**Difference listings**
───
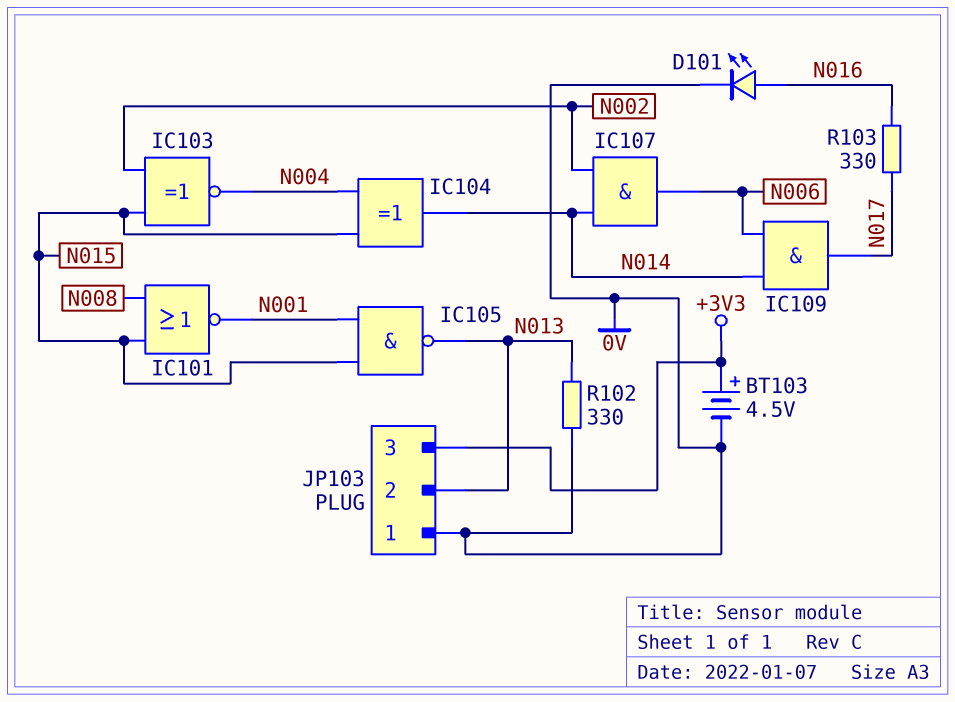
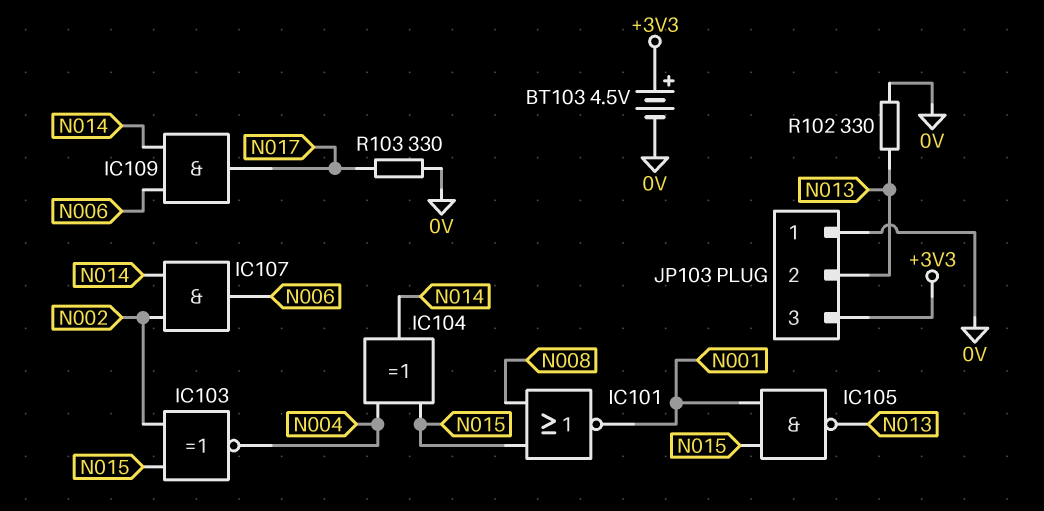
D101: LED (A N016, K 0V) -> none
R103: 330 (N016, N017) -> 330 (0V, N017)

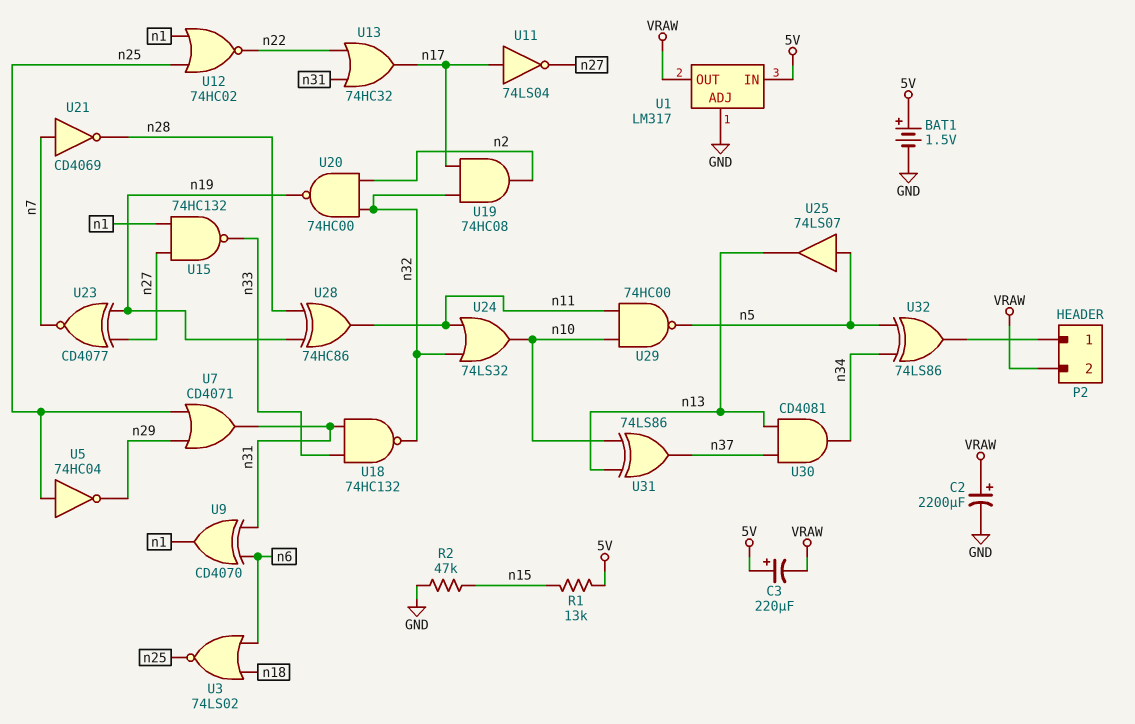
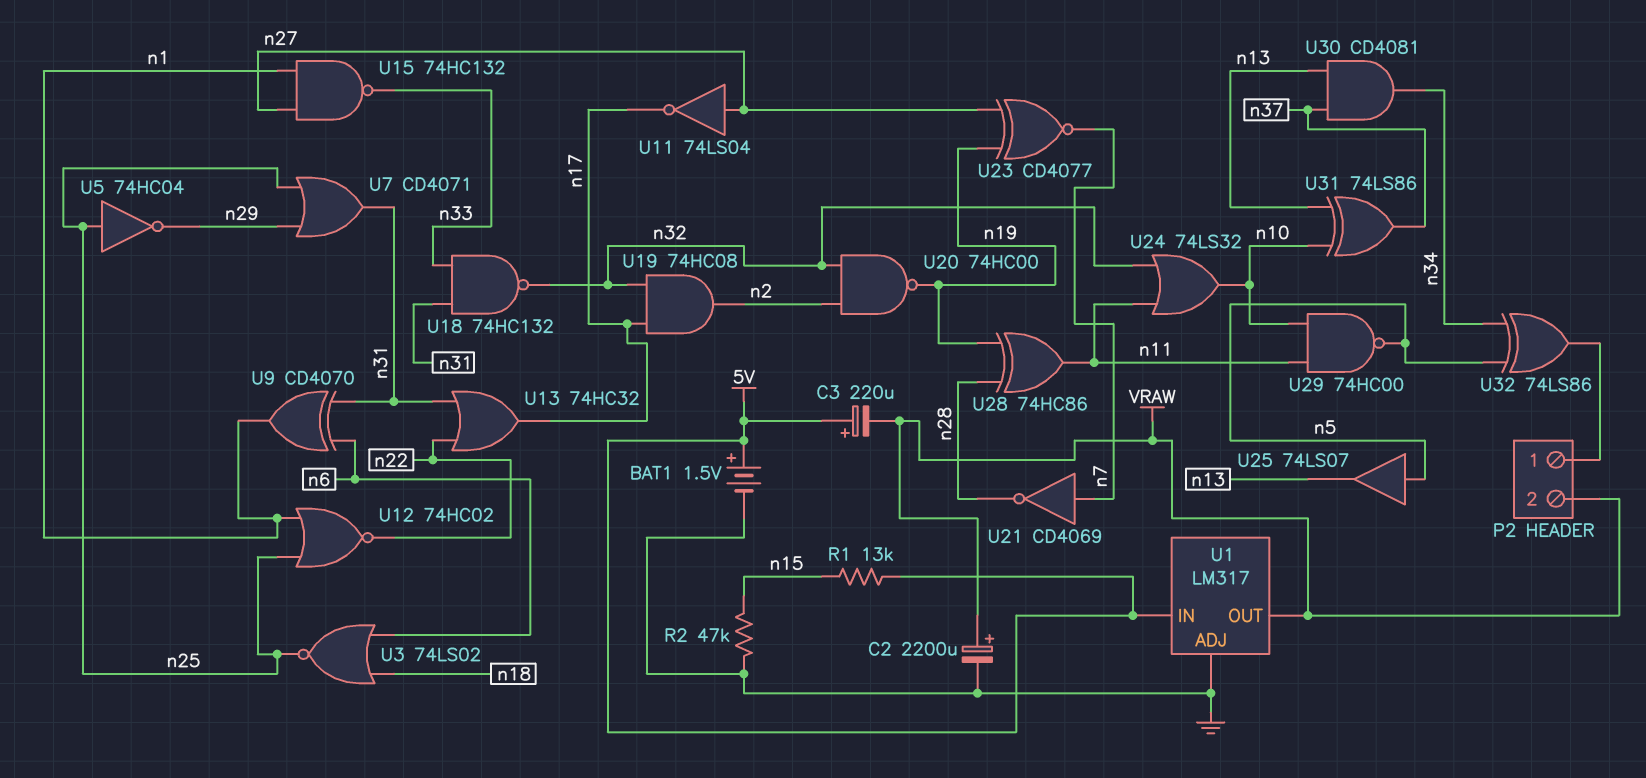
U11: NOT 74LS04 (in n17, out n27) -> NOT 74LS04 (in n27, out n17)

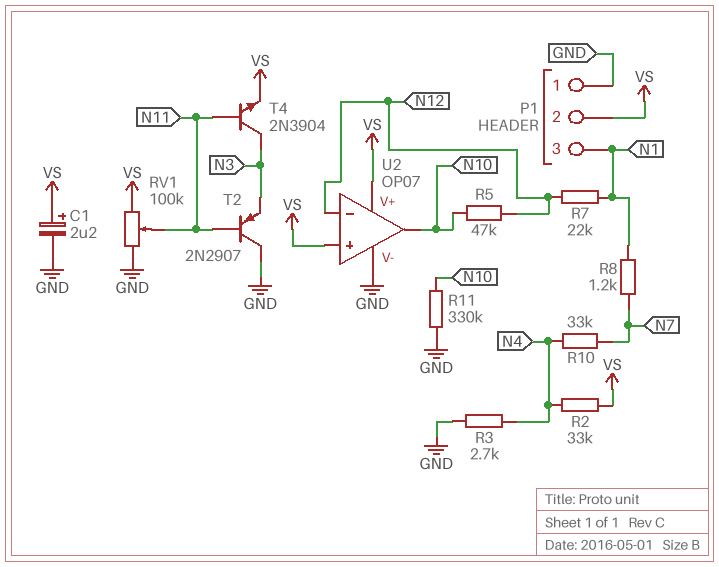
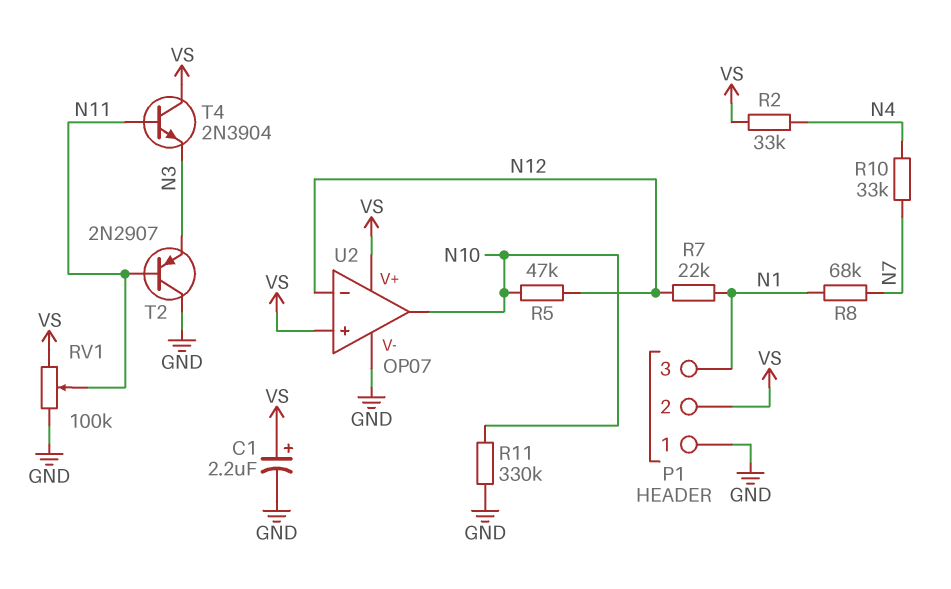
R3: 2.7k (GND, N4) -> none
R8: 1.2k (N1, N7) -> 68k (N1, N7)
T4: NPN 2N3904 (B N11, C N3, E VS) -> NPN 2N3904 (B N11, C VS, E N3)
───
**WHAT YOU NEED TO DO**
Across the data, pull every line containing the string "none".

**SOLVED EXERCISE**
D101: LED (A N016, K 0V) -> none
R3: 2.7k (GND, N4) -> none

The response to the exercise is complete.